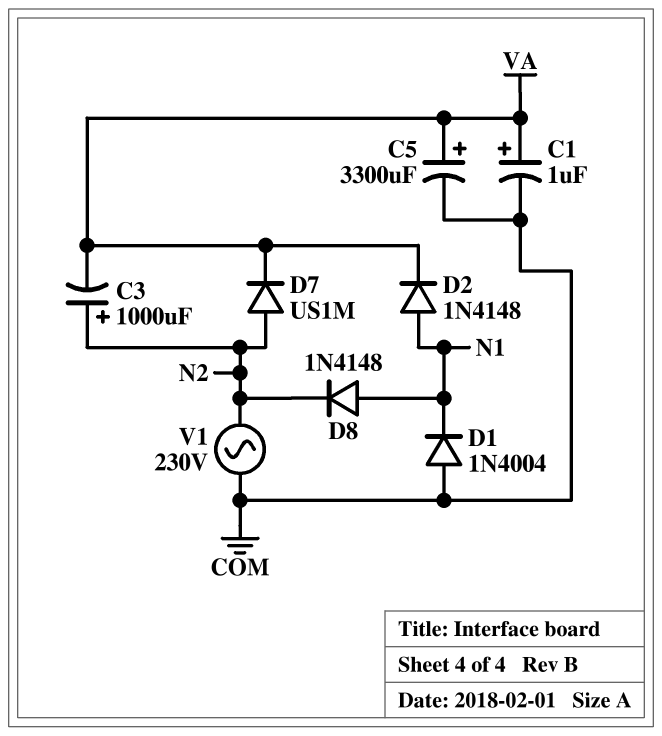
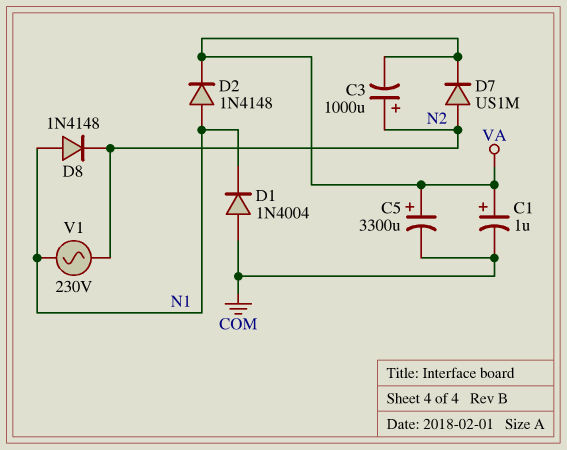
V1: AC 230V (COM, N2) -> AC 230V (N1, N2)

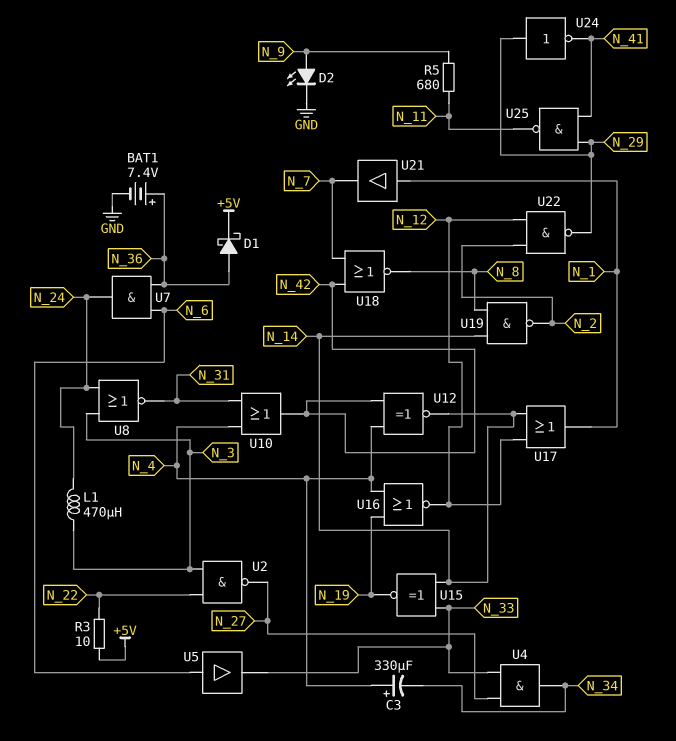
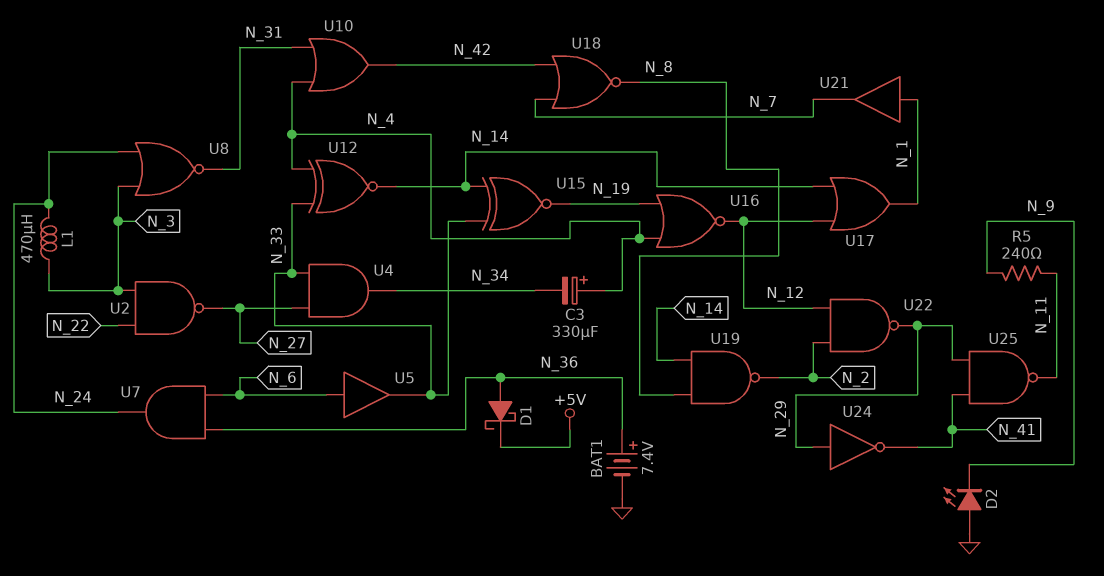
D2: LED (A N_9, K GND) -> LED (A GND, K N_9)
R3: 10 (+5V, N_22) -> none
R5: 680 (N_9, N_11) -> 240 (N_9, N_11)
U12: XNOR (in N_4, in N_42, out N_14) -> XNOR (in N_4, in N_33, out N_14)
····················
◆ **What needs to be done**
Give back the material above exactly as it appears, minus any picture.

◆ **Written response**
V1: AC 230V (COM, N2) -> AC 230V (N1, N2)

D2: LED (A N_9, K GND) -> LED (A GND, K N_9)
R3: 10 (+5V, N_22) -> none
R5: 680 (N_9, N_11) -> 240 (N_9, N_11)
U12: XNOR (in N_4, in N_42, out N_14) -> XNOR (in N_4, in N_33, out N_14)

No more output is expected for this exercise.